* **EXERCISE DESCRIPTION**
Return the complete listing exactly as it reads, with each picture removed.

* **MATERIAL FOR THIS TASK**

........

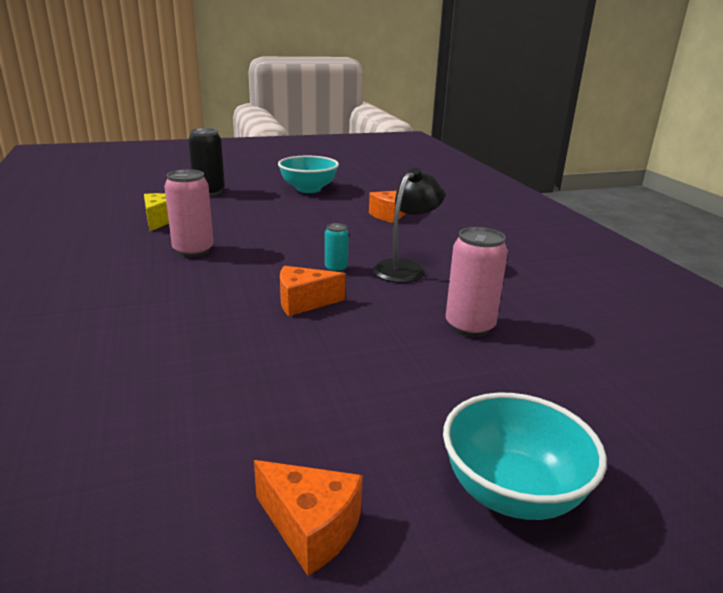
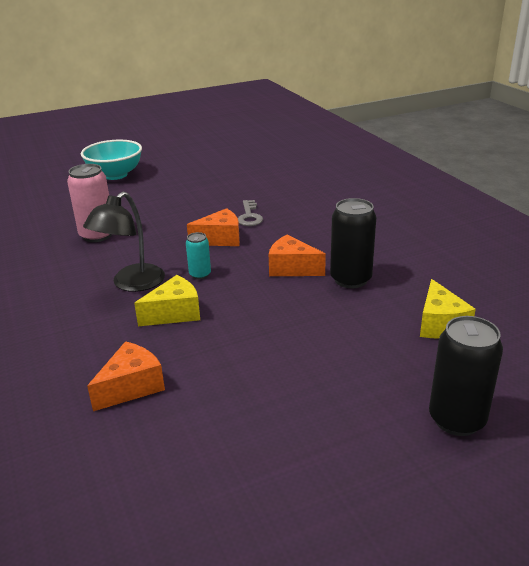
camera: 175 degrees right, 5 degrees up
pink can [164,169,214,257] -> black can [330,198,376,288]
orange cheese [254,460,363,576] -> orange cheese moved to [269,234,326,276]
turquoise bowl [278,156,339,193] -> none
none -> yellow cheese [134,275,200,326]
none -> grey key [238,200,263,226]

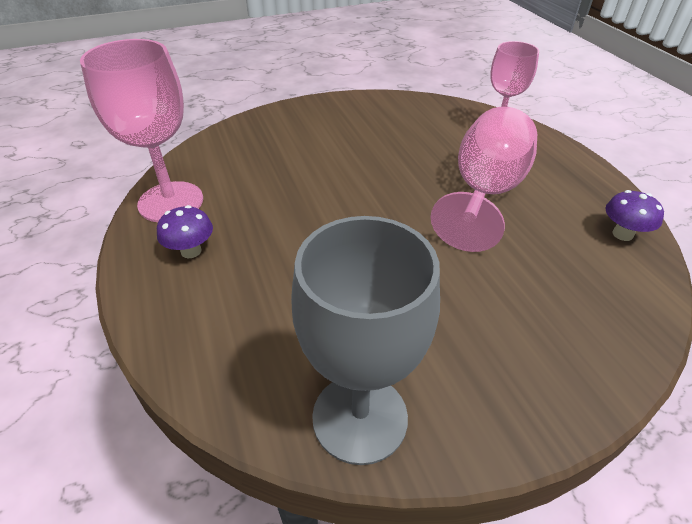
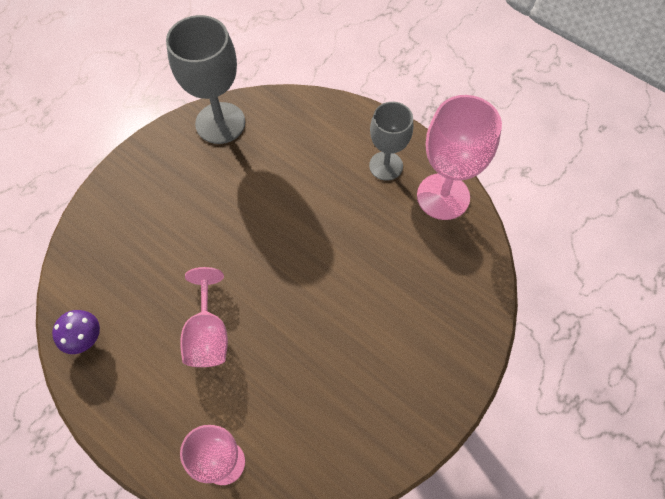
camera: 150 degrees right, 20 degrees up
purple mushroom [157,205,213,258] -> grey goblet [369,102,413,181]
pink goblet [431,107,537,252] -> pink goblet [180,267,228,367], size x0.66

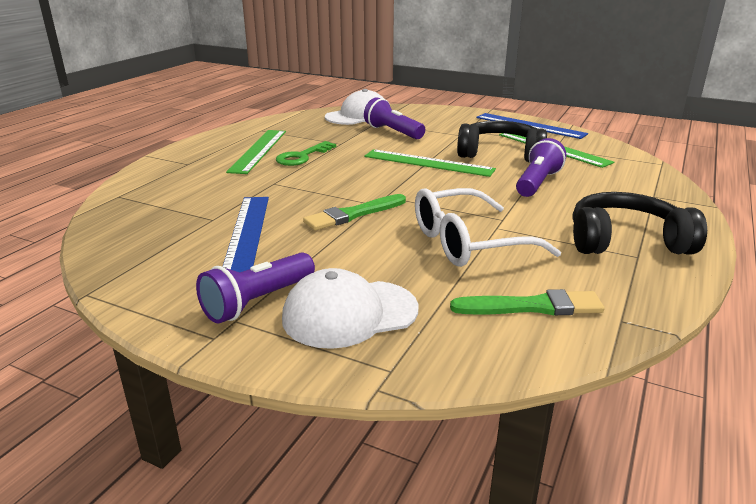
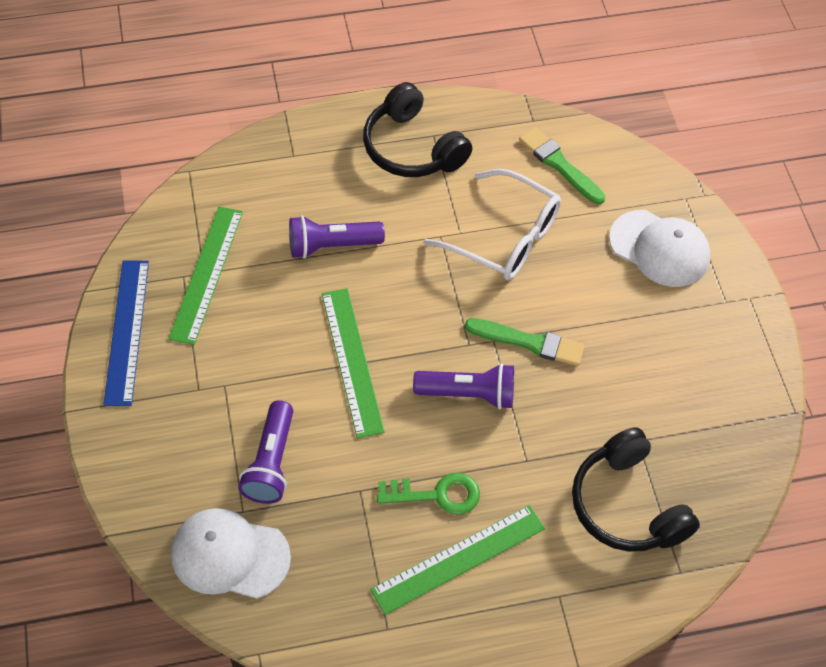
camera: 130 degrees left, 30 degrees up
purple flashlight [196,252,315,324] -> purple flashlight moved to [413,363,514,409]
blue ruler [222,197,269,272] -> none
black headphones [457,121,547,162] -> black headphones moved to [572,427,700,552]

........

* **RESPONSE TO THE TASK**
camera: 175 degrees right, 5 degrees up
pink can [164,169,214,257] -> black can [330,198,376,288]
orange cheese [254,460,363,576] -> orange cheese moved to [269,234,326,276]
turquoise bowl [278,156,339,193] -> none
none -> yellow cheese [134,275,200,326]
none -> grey key [238,200,263,226]

camera: 150 degrees right, 20 degrees up
purple mushroom [157,205,213,258] -> grey goblet [369,102,413,181]
pink goblet [431,107,537,252] -> pink goblet [180,267,228,367], size x0.66

camera: 130 degrees left, 30 degrees up
purple flashlight [196,252,315,324] -> purple flashlight moved to [413,363,514,409]
blue ruler [222,197,269,272] -> none
black headphones [457,121,547,162] -> black headphones moved to [572,427,700,552]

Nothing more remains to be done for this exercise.